■ What is required
Write every entry out again exactly, please, and skip the pictures.

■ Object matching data
---+---
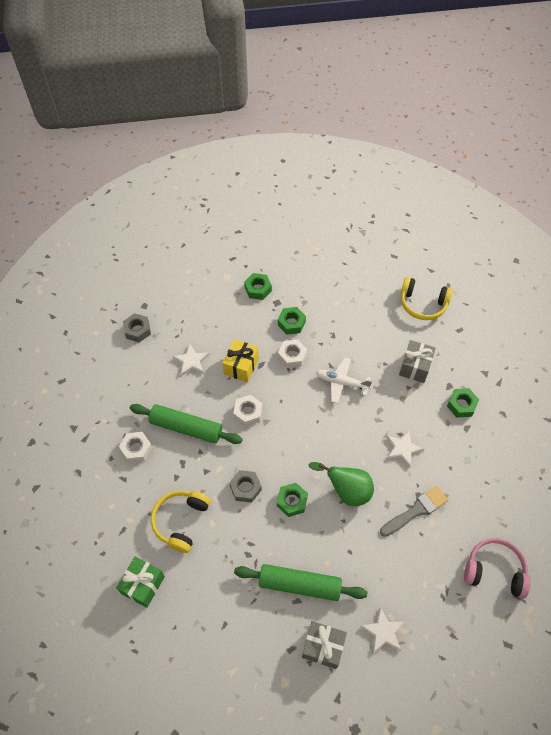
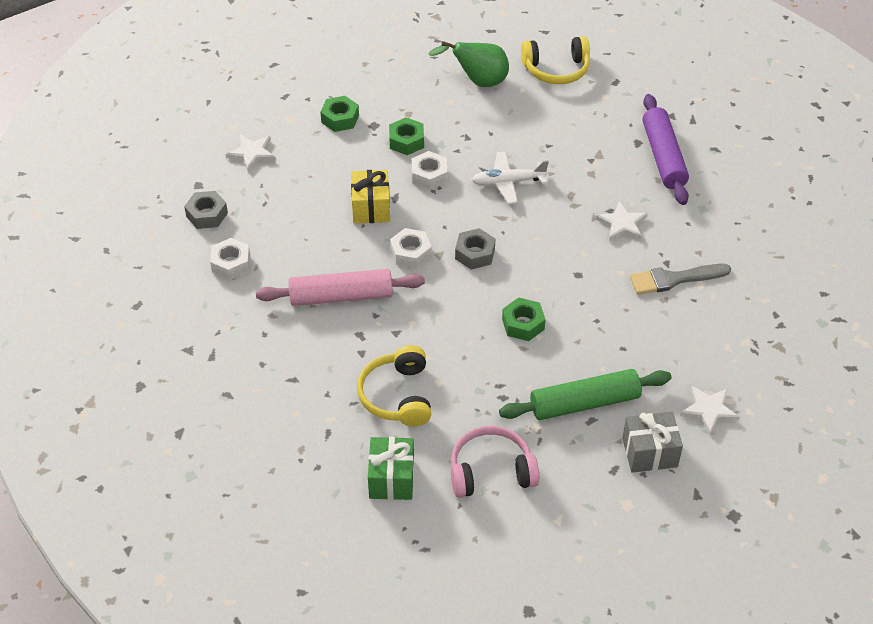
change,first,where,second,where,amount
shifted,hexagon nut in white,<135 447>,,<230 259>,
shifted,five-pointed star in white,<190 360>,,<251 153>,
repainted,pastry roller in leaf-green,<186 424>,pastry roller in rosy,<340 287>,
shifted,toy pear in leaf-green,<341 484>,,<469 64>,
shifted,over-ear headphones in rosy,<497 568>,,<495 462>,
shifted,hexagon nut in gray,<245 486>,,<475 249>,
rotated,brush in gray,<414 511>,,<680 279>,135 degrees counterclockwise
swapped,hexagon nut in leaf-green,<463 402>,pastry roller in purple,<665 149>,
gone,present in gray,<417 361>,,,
---+---
■ Response area
change,first,where,second,where,amount
shifted,hexagon nut in white,<135 447>,,<230 259>,
shifted,five-pointed star in white,<190 360>,,<251 153>,
repainted,pastry roller in leaf-green,<186 424>,pastry roller in rosy,<340 287>,
shifted,toy pear in leaf-green,<341 484>,,<469 64>,
shifted,over-ear headphones in rosy,<497 568>,,<495 462>,
shifted,hexagon nut in gray,<245 486>,,<475 249>,
rotated,brush in gray,<414 511>,,<680 279>,135 degrees counterclockwise
swapped,hexagon nut in leaf-green,<463 402>,pastry roller in purple,<665 149>,
gone,present in gray,<417 361>,,,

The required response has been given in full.